> Exercise instructions
Scan the data below for the string "square". Show every line where it turns up.

[Stored items]
########

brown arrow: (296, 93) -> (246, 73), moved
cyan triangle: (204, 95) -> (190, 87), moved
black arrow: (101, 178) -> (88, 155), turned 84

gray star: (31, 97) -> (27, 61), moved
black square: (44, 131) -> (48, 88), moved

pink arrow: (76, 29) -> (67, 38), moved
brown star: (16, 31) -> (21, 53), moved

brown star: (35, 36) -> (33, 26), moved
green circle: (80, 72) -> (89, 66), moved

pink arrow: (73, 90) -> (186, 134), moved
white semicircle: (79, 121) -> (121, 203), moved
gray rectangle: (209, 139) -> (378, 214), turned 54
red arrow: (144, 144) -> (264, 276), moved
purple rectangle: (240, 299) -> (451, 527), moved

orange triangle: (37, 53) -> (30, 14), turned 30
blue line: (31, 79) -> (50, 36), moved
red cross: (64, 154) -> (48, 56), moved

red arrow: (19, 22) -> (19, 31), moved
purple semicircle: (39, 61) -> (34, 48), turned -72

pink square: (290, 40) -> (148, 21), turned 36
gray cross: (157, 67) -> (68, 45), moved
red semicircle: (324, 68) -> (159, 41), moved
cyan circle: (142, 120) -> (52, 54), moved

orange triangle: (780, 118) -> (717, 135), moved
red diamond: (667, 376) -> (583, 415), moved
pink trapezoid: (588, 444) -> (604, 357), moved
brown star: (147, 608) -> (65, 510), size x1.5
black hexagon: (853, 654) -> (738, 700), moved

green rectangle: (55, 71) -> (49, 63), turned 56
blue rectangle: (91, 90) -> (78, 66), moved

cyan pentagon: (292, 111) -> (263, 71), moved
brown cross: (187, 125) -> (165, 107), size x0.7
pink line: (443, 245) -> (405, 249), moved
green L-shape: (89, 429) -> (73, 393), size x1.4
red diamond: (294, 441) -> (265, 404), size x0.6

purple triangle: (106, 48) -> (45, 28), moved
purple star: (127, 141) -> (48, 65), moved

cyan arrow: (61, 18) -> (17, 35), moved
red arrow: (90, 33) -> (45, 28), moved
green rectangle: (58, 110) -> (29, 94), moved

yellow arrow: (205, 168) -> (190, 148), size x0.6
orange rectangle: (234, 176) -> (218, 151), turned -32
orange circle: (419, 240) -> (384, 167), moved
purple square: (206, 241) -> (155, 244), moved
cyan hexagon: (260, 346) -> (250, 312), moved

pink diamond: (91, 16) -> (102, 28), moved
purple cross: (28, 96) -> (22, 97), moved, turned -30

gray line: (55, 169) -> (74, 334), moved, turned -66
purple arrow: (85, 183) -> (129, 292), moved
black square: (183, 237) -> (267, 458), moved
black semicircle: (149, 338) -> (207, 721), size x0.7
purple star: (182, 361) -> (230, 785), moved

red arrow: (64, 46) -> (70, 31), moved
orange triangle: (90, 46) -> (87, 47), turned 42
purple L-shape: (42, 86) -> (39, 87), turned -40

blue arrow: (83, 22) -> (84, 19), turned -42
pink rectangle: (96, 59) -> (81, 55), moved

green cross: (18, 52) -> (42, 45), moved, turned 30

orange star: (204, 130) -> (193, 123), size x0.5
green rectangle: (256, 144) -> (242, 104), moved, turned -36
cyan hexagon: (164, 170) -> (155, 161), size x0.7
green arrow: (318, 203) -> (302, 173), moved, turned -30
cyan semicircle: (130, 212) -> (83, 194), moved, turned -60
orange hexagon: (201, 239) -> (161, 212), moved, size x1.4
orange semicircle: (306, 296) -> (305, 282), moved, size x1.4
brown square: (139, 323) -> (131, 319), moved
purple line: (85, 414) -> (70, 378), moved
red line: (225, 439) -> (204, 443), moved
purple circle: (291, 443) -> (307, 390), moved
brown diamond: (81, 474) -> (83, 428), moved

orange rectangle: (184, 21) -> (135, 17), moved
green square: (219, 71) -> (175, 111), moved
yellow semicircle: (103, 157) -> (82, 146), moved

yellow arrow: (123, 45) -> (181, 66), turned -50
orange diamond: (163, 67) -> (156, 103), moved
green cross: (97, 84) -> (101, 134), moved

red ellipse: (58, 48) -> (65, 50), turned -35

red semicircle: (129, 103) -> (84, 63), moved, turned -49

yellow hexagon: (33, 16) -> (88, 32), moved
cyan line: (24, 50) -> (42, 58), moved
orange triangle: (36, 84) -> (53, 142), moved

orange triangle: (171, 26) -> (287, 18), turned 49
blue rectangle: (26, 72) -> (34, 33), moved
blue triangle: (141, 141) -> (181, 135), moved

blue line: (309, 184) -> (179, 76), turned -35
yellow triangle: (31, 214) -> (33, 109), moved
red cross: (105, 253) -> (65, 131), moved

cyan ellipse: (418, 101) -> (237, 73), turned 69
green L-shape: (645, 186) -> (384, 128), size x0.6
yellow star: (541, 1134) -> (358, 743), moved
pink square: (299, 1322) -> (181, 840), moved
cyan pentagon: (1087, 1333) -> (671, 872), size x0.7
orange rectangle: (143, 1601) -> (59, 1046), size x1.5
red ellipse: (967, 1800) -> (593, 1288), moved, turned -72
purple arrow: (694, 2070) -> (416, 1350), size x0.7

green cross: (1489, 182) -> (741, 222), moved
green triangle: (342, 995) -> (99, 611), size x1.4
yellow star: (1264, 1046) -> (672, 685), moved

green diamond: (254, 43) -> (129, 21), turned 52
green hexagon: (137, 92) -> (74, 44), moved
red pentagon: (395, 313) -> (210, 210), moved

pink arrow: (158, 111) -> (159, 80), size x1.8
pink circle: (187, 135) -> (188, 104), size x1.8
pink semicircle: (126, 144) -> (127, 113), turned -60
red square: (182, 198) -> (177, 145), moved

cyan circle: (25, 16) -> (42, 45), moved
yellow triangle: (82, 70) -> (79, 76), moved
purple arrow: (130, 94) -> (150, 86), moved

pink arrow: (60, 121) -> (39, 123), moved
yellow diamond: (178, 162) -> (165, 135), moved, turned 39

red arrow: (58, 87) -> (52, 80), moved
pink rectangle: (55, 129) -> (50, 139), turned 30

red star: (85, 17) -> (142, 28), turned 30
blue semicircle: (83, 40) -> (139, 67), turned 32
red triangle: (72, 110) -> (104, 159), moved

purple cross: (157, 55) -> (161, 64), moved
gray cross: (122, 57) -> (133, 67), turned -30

########

> Expected answer
black square: (44, 131) -> (48, 88), moved
pink square: (290, 40) -> (148, 21), turned 36
purple square: (206, 241) -> (155, 244), moved
black square: (183, 237) -> (267, 458), moved
brown square: (139, 323) -> (131, 319), moved
green square: (219, 71) -> (175, 111), moved
pink square: (299, 1322) -> (181, 840), moved
red square: (182, 198) -> (177, 145), moved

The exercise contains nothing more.